> [Exercise aim]: Transcribe exactly the lines from the one containing "(153, 185) = (721, 397): turquoise" through the end of the data, both included. Leave out pictures.

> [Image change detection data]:
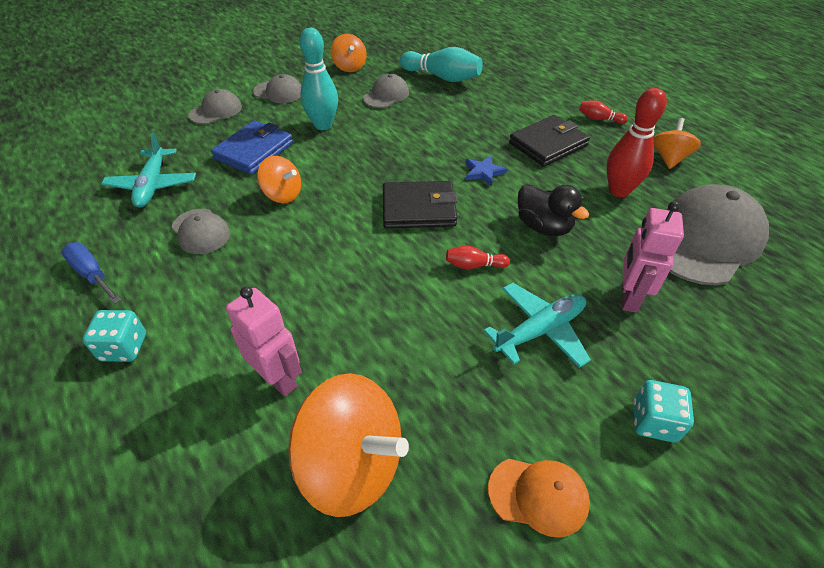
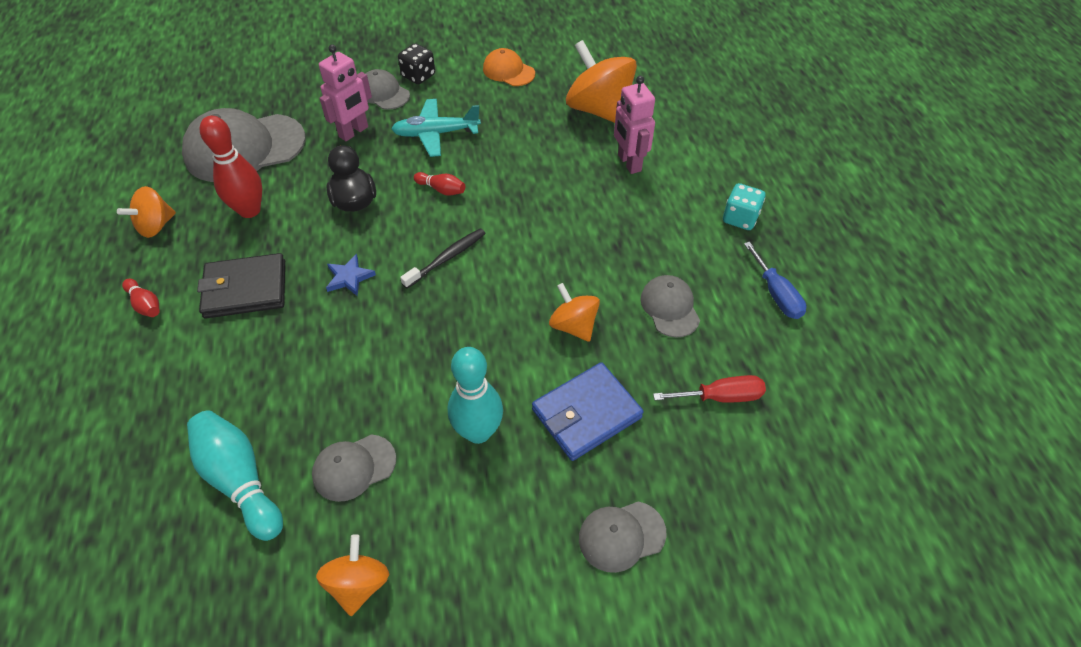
camera: 155 degrees left, 5 degrees up
(153, 185) = (721, 397): turquoise plane -> red screwdriver
(278, 92) = (509, 550): grey cap -> grey cap (383, 93)
(419, 208) = (447, 258): black wallet -> black toothbrush
(654, 421) = (418, 76): turquoise dice -> black dice

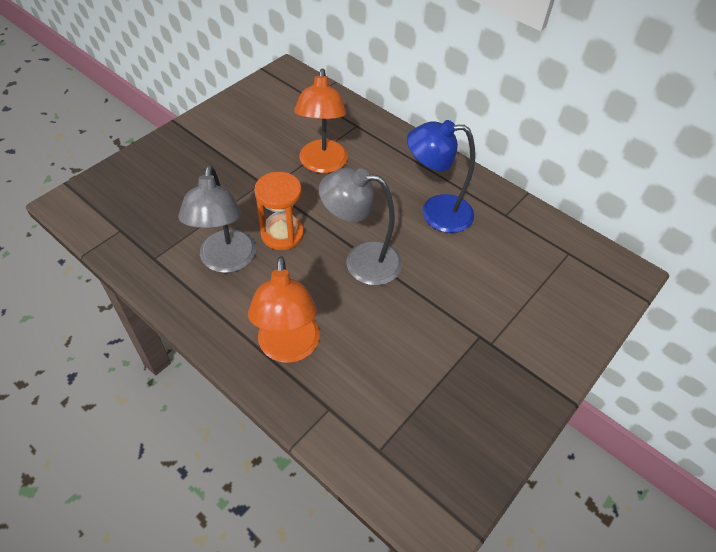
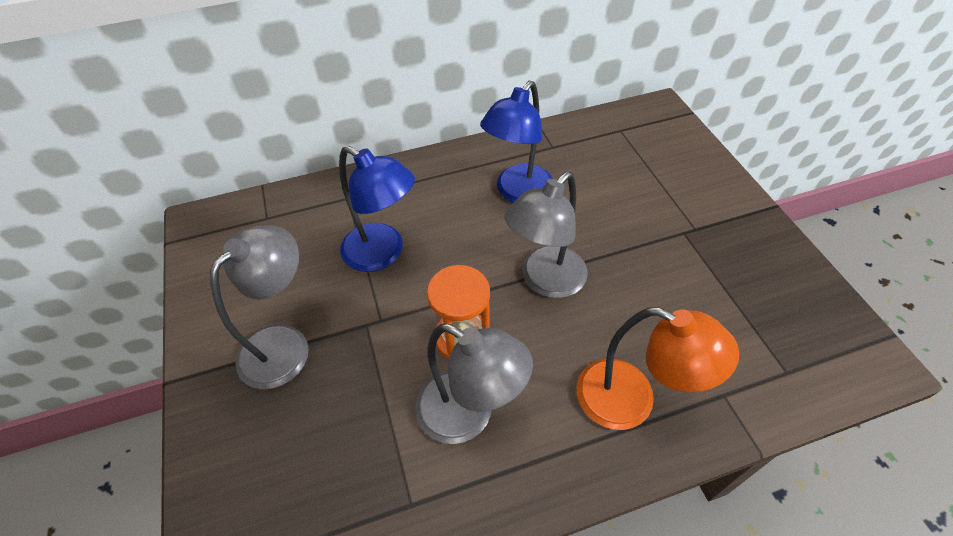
camera: 55 degrees left, 0 degrees up
(224, 153) = (284, 344): none -> grey lamp
(322, 164) = (383, 253): orange lamp -> blue lamp

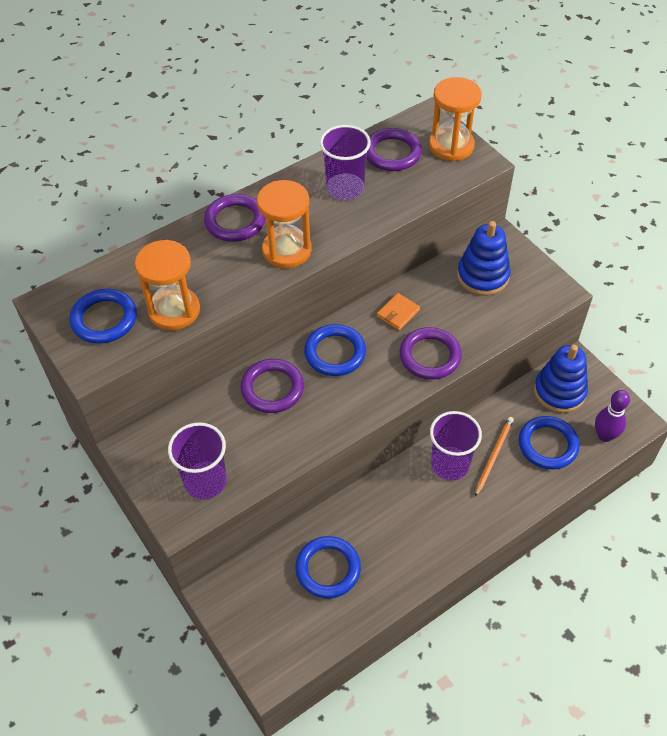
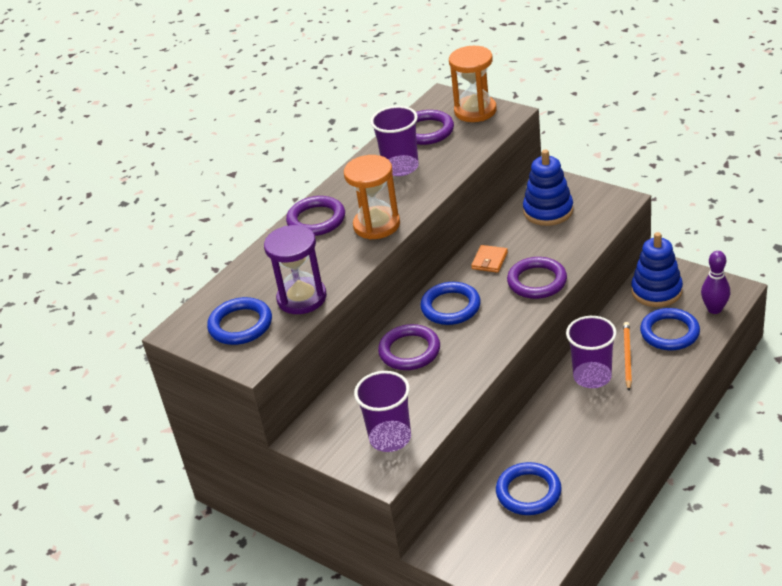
camera: 15 degrees left, 15 degrees down
(174, 310) = (302, 298): orange hourglass -> purple hourglass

> [Output of the exercise]:
(153, 185) = (721, 397): turquoise plane -> red screwdriver
(278, 92) = (509, 550): grey cap -> grey cap (383, 93)
(419, 208) = (447, 258): black wallet -> black toothbrush
(654, 421) = (418, 76): turquoise dice -> black dice

camera: 55 degrees left, 0 degrees up
(224, 153) = (284, 344): none -> grey lamp
(322, 164) = (383, 253): orange lamp -> blue lamp

camera: 15 degrees left, 15 degrees down
(174, 310) = (302, 298): orange hourglass -> purple hourglass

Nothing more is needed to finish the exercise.